**Task prompt:** Going through the entries below, copy out each line that contains "DGND".

(Source data)
*** Block opens ***

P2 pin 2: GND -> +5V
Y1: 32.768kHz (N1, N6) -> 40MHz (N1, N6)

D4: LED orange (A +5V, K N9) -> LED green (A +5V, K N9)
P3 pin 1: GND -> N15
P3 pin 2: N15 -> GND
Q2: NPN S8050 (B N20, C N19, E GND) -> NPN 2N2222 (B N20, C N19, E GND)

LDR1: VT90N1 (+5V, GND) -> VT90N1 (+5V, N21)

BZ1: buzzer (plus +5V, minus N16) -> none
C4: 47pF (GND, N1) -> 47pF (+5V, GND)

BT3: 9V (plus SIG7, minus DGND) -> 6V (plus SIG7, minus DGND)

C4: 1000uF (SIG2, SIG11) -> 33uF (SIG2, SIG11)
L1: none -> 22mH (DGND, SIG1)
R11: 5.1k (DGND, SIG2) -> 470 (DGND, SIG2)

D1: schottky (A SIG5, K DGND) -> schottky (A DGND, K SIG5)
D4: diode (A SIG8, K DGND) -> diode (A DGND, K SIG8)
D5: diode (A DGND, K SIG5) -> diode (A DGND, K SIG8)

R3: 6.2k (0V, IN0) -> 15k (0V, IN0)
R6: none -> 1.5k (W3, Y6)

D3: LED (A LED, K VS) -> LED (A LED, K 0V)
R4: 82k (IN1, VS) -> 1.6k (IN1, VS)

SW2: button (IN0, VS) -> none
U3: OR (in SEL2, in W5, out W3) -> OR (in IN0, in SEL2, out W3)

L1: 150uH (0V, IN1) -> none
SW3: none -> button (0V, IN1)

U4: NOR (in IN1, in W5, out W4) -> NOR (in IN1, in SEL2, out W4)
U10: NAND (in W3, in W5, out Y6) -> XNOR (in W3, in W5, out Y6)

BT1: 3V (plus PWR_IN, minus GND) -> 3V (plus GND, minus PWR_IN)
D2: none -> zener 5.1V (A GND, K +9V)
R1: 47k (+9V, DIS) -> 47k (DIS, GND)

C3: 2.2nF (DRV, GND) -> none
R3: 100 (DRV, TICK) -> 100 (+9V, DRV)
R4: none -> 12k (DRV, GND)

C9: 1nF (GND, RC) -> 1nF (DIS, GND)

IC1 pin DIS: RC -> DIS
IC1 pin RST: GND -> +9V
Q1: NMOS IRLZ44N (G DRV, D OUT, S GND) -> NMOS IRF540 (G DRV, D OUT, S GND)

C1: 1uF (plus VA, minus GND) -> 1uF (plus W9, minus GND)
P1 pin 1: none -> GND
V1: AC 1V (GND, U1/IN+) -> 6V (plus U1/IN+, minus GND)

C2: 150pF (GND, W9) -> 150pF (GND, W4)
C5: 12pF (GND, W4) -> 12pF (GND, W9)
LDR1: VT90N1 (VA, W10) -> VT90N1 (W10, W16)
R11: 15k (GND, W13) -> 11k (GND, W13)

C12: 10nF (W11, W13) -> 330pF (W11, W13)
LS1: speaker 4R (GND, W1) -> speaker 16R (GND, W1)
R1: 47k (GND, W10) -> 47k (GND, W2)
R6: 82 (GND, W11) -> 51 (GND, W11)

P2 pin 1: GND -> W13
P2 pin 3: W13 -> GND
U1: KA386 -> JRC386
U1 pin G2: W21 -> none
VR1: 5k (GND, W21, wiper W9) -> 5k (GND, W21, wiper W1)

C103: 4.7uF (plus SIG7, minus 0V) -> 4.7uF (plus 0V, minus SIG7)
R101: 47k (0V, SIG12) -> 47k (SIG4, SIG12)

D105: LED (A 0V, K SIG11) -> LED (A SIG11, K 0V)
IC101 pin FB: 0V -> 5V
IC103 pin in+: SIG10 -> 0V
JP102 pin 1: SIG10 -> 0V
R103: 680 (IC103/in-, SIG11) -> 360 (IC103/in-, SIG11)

*** Block closes ***

**Finished task:**
BT3: 9V (plus SIG7, minus DGND) -> 6V (plus SIG7, minus DGND)
L1: none -> 22mH (DGND, SIG1)
R11: 5.1k (DGND, SIG2) -> 470 (DGND, SIG2)
D1: schottky (A SIG5, K DGND) -> schottky (A DGND, K SIG5)
D4: diode (A SIG8, K DGND) -> diode (A DGND, K SIG8)
D5: diode (A DGND, K SIG5) -> diode (A DGND, K SIG8)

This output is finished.